# Your instructions:
Each line of the listing below must be retyped exactly, with images left out.

# The data:
----
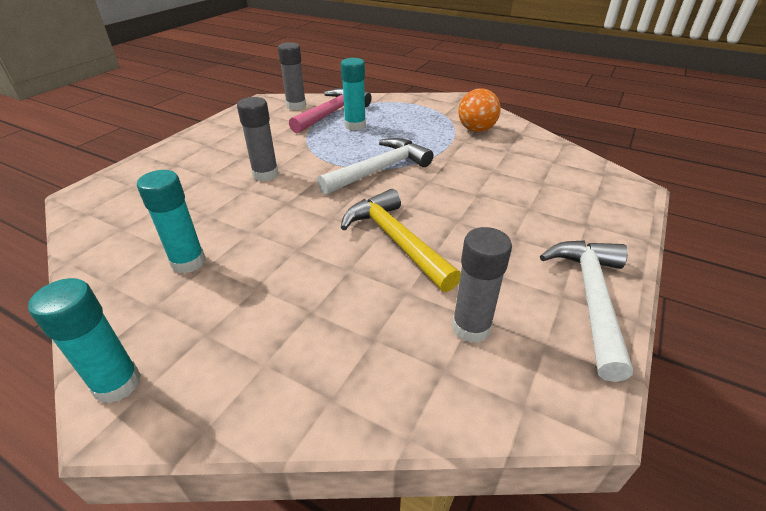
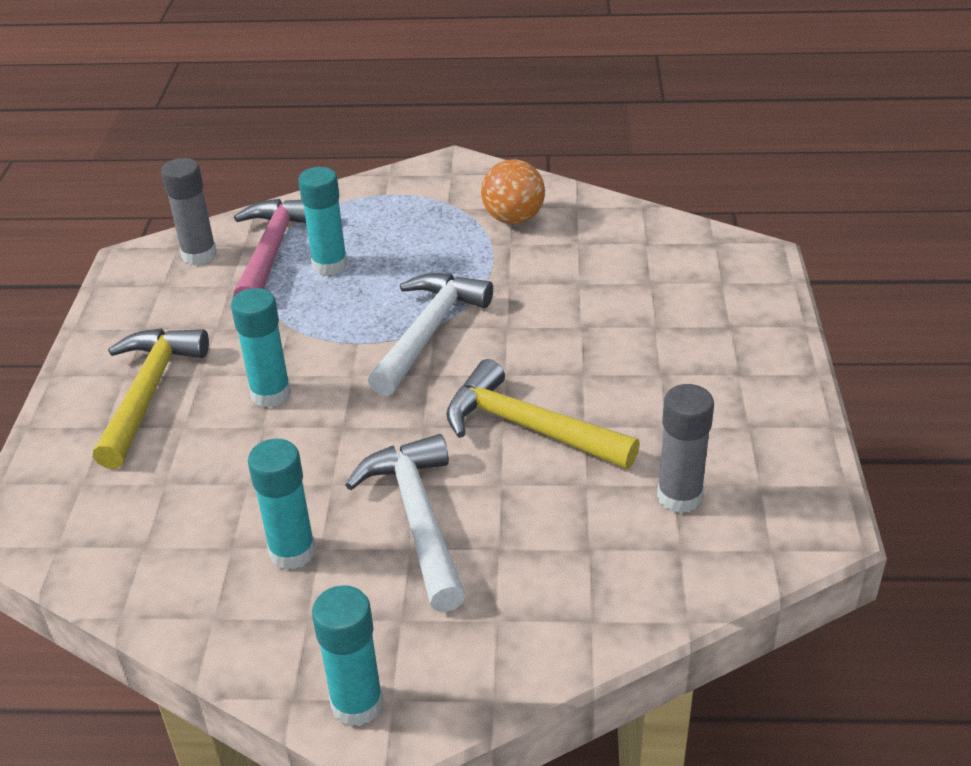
camera: 25 degrees left, 0 degrees up
(208, 156) = (148, 393): none -> yellow hammer
(265, 174) = (271, 394): grey glue stick -> turquoise glue stick
(590, 298) = (778, 418): white hammer -> white hammer (417, 518)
----
# Response area:
camera: 25 degrees left, 0 degrees up
(208, 156) = (148, 393): none -> yellow hammer
(265, 174) = (271, 394): grey glue stick -> turquoise glue stick
(590, 298) = (778, 418): white hammer -> white hammer (417, 518)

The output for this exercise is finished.